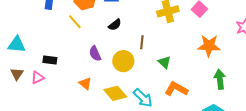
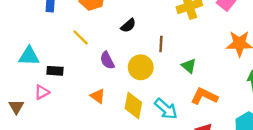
yellow line: (75, 22) -> (81, 37), moved
cyan triangle: (17, 45) -> (29, 56), moved
brown triangle: (17, 74) -> (16, 107), moved
yellow diamond: (115, 93) -> (133, 105), turned 55

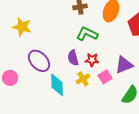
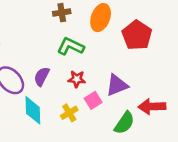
purple semicircle: (73, 58) -> (42, 76), moved, turned 42
yellow cross: (83, 79) -> (69, 113), moved

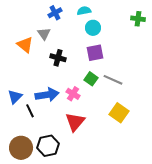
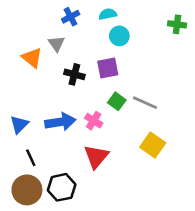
purple square: (95, 53) -> (108, 68), moved
black line: (30, 111) -> (31, 158), moved

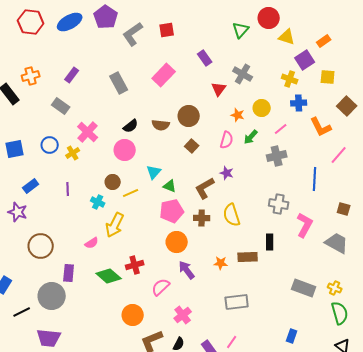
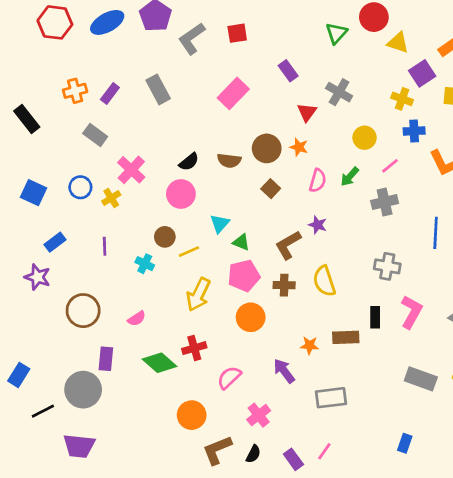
orange cross: (31, 76) -> (75, 91), moved
gray rectangle: (119, 83) -> (158, 89), moved
orange star: (238, 115) -> (299, 147), moved
blue square: (15, 149) -> (33, 193), turned 36
yellow arrow: (115, 225) -> (198, 294), moved
pink L-shape: (305, 225) -> (411, 312), moved
brown circle: (41, 246) -> (83, 311), moved
purple arrow: (187, 270) -> (284, 371), moved

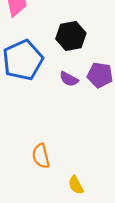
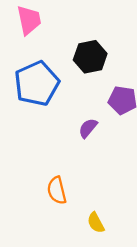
purple semicircle: (69, 79) -> (88, 128), moved, turned 102

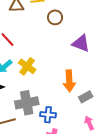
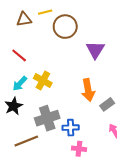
brown circle: (55, 17) -> (65, 27), size x1.5
purple triangle: (81, 43) -> (95, 50), turned 48

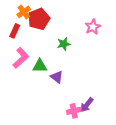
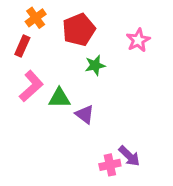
red pentagon: (39, 19) -> (79, 30), moved
purple arrow: (87, 105) -> (129, 156), turned -84

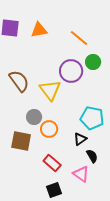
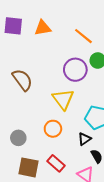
yellow triangle: (50, 90) -> (63, 99), moved
gray circle: (34, 117) -> (18, 138), moved
brown square: (21, 141) -> (29, 167), moved

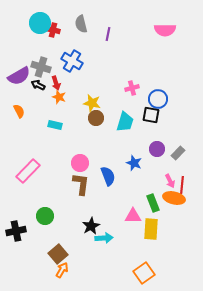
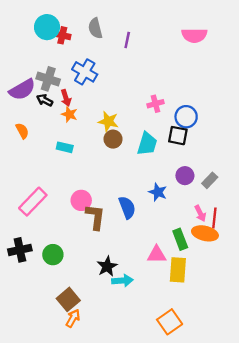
pink circle: (80, 163) -> (81, 200), moved
black cross: (16, 231) -> (20, 250), moved

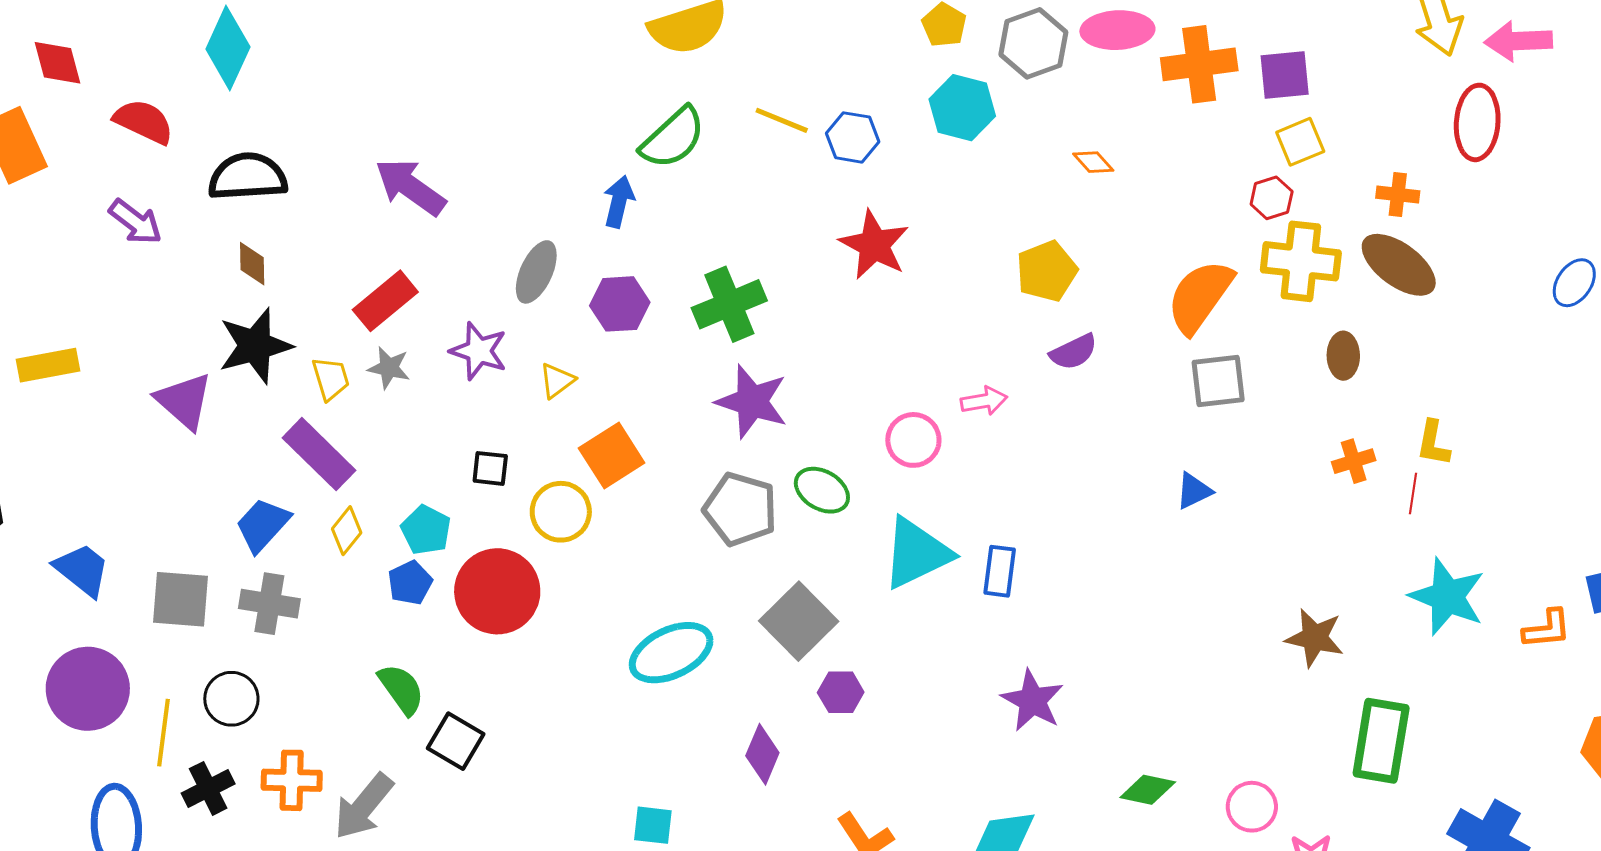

++++++++++

• [WHAT IS NEEDED]
Starting from the line that has "purple triangle: (81, 43)" and ending at the last line of the material above, every line should be output exactly; pictures are dropped and nothing else appears.

• [ANSWER TO THE PROBLEM]
purple triangle: (81, 43) -> (95, 50), turned 48

red pentagon: (39, 19) -> (79, 30), moved
purple arrow: (87, 105) -> (129, 156), turned -84

yellow triangle: (50, 90) -> (63, 99), moved
gray circle: (34, 117) -> (18, 138), moved
brown square: (21, 141) -> (29, 167), moved

pink circle: (80, 163) -> (81, 200), moved
black cross: (16, 231) -> (20, 250), moved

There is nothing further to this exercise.